◆ **INSTRUCTIONS FOR THE TASK**
Would you write out the lines from the one containing "door: (115, 107) -> (147, 64), hinge flipped" to the end of the records below, exactly and in full, please?

Coordinate mapping data

..........

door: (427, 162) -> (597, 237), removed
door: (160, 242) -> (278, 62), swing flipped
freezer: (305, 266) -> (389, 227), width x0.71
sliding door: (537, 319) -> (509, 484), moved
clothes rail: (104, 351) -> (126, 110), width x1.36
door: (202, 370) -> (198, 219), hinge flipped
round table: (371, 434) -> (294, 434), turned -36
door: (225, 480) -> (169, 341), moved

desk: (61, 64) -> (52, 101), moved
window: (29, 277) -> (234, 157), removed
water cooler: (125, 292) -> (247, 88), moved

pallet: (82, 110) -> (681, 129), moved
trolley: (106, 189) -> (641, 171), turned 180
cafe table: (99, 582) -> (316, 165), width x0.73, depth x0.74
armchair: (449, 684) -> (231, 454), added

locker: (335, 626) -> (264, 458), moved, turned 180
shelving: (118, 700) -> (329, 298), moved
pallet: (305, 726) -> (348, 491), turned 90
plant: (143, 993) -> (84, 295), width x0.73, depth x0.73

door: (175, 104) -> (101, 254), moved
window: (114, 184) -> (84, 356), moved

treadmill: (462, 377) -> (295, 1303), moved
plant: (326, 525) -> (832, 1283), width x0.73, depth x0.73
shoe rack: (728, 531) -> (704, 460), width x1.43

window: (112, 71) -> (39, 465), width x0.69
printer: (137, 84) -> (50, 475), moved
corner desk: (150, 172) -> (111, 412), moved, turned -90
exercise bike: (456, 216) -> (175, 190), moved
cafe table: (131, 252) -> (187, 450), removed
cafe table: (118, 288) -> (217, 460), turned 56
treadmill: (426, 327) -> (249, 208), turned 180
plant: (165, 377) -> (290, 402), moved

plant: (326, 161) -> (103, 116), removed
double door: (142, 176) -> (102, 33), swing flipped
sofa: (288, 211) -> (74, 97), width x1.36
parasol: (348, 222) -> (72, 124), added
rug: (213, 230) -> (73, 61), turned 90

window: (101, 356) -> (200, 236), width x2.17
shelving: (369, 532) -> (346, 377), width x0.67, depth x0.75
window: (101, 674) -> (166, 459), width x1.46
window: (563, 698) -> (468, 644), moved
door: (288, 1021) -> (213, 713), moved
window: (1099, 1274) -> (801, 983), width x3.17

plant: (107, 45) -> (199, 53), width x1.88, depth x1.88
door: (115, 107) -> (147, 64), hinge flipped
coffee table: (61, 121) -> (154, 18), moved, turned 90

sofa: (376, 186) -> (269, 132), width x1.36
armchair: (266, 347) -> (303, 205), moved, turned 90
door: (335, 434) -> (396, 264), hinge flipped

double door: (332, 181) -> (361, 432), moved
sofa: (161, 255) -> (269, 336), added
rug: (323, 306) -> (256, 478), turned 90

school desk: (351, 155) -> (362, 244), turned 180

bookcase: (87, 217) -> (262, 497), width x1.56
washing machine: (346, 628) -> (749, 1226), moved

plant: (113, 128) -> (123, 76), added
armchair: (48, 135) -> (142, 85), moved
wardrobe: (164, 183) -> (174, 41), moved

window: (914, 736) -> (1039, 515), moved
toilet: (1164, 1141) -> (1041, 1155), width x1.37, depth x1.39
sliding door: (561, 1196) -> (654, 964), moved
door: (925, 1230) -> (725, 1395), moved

..........

◆ **ANSWER FOR THIS EXERCISE**
door: (115, 107) -> (147, 64), hinge flipped
coffee table: (61, 121) -> (154, 18), moved, turned 90

sofa: (376, 186) -> (269, 132), width x1.36
armchair: (266, 347) -> (303, 205), moved, turned 90
door: (335, 434) -> (396, 264), hinge flipped

double door: (332, 181) -> (361, 432), moved
sofa: (161, 255) -> (269, 336), added
rug: (323, 306) -> (256, 478), turned 90

school desk: (351, 155) -> (362, 244), turned 180

bookcase: (87, 217) -> (262, 497), width x1.56
washing machine: (346, 628) -> (749, 1226), moved

plant: (113, 128) -> (123, 76), added
armchair: (48, 135) -> (142, 85), moved
wardrobe: (164, 183) -> (174, 41), moved

window: (914, 736) -> (1039, 515), moved
toilet: (1164, 1141) -> (1041, 1155), width x1.37, depth x1.39
sliding door: (561, 1196) -> (654, 964), moved
door: (925, 1230) -> (725, 1395), moved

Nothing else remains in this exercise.